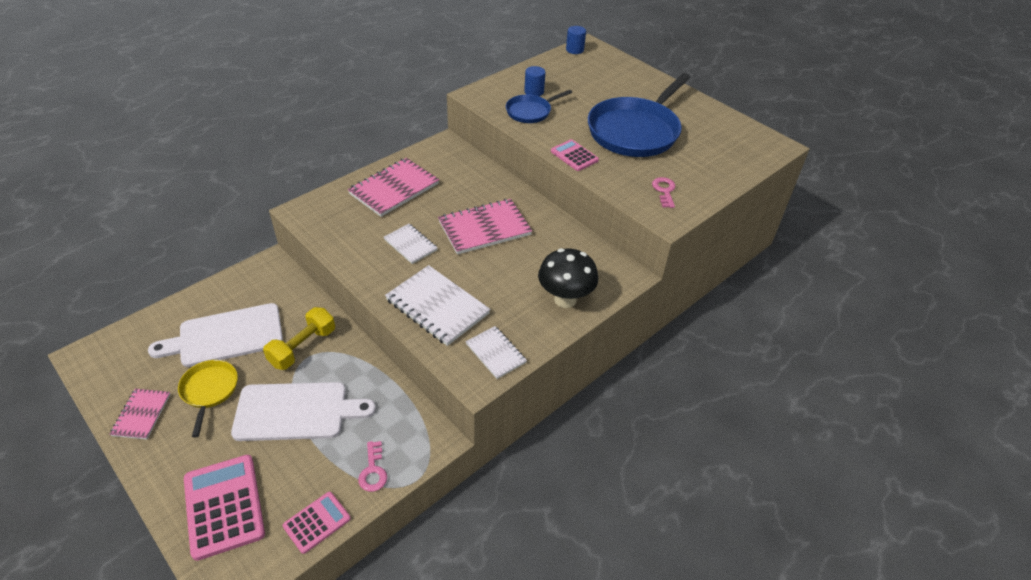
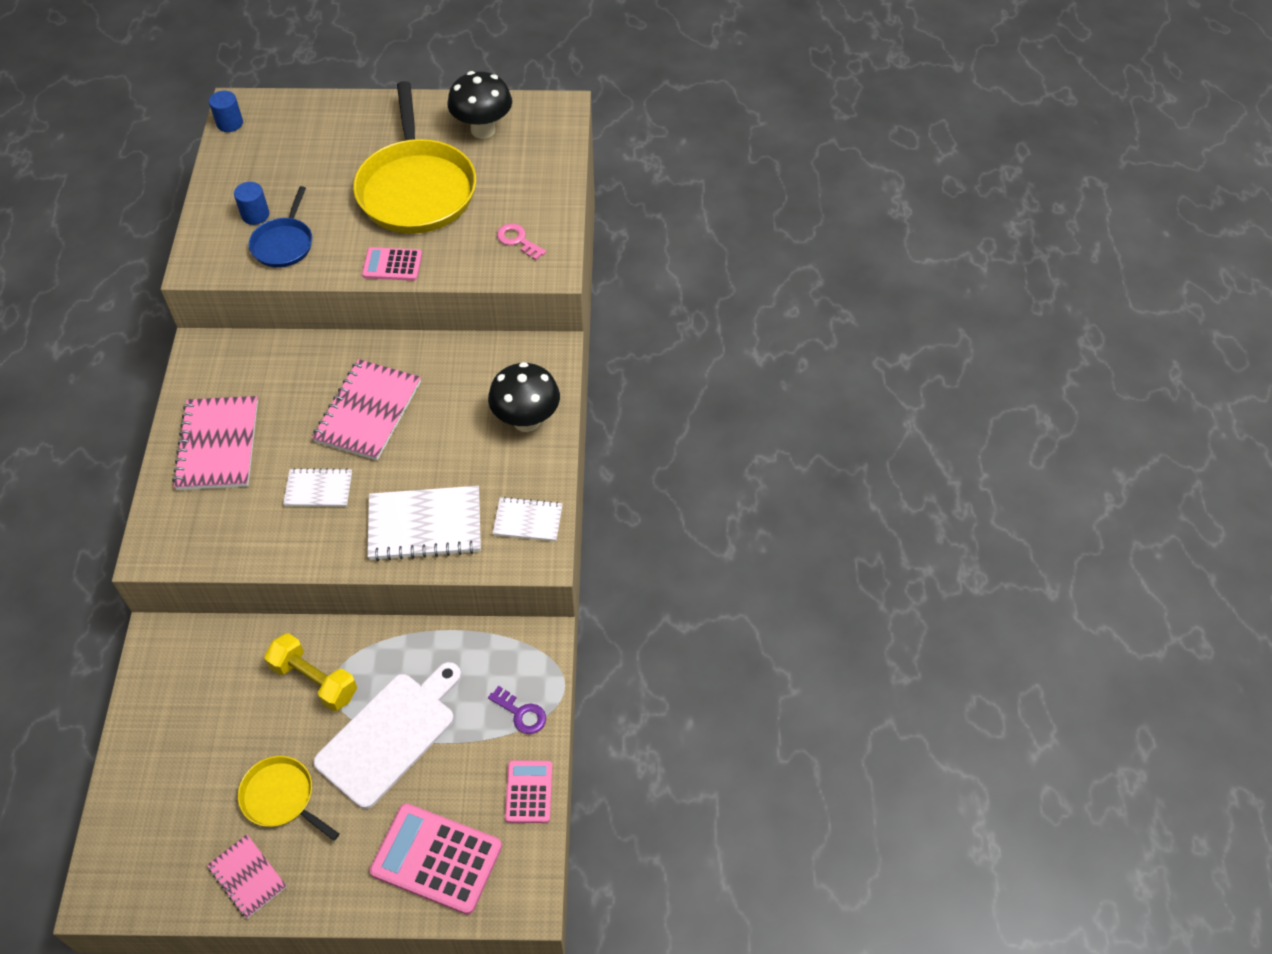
camera: 45 degrees left, 10 degrees up
(226, 336) = (221, 741): white cutting board -> none
(303, 347) = (314, 680): yellow dumbbell -> yellow dumbbell turned 45 degrees counterclockwise
(373, 471) = (521, 713): pink key -> purple key
(635, 131) = (416, 189): blue pan -> yellow pan
(712, 128) = (483, 130): none -> black mushroom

## Task directions
Repeat the data in full and exactly. Omit pictures.

## Reply to the task
camera: 45 degrees left, 10 degrees up
(226, 336) = (221, 741): white cutting board -> none
(303, 347) = (314, 680): yellow dumbbell -> yellow dumbbell turned 45 degrees counterclockwise
(373, 471) = (521, 713): pink key -> purple key
(635, 131) = (416, 189): blue pan -> yellow pan
(712, 128) = (483, 130): none -> black mushroom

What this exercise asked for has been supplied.